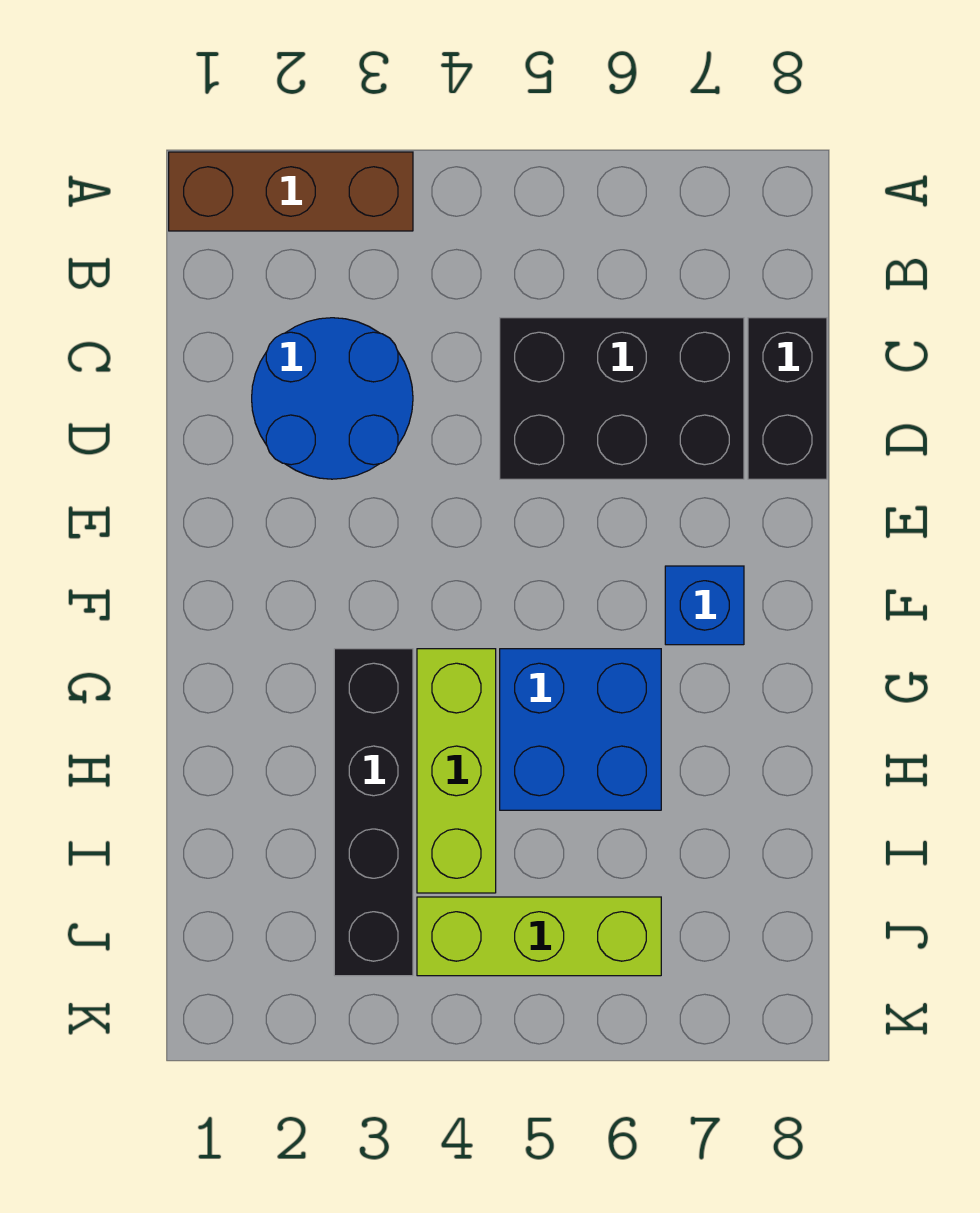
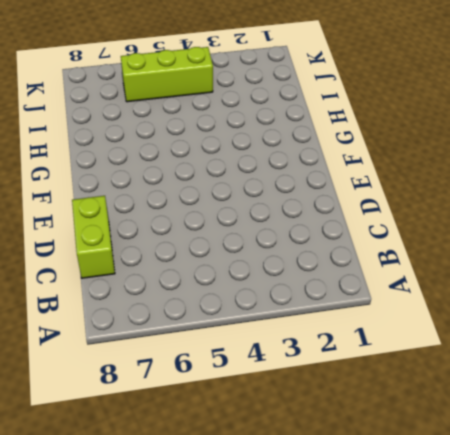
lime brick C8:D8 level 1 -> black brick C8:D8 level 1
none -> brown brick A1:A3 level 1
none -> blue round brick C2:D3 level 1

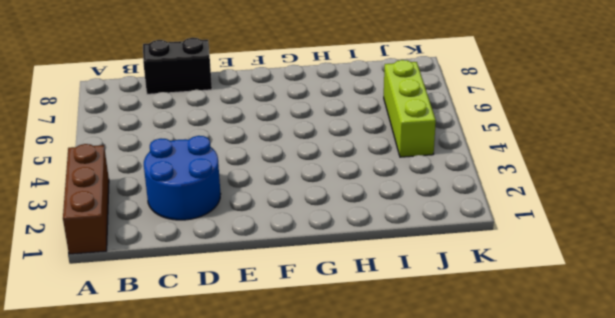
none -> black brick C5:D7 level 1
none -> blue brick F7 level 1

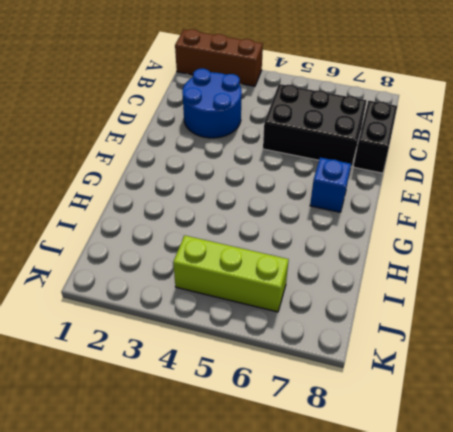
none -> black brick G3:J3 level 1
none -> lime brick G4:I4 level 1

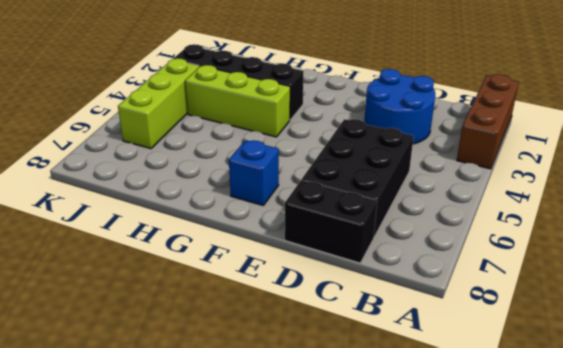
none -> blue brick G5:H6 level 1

Task instructions:
From the line containing "none -> blue round brick C2:D3 level 1" down to the final line of the listing above, write out only those lines exactly as they are, minus the pictures.

Answer box:
none -> blue round brick C2:D3 level 1

none -> black brick C5:D7 level 1
none -> blue brick F7 level 1

none -> black brick G3:J3 level 1
none -> lime brick G4:I4 level 1

none -> blue brick G5:H6 level 1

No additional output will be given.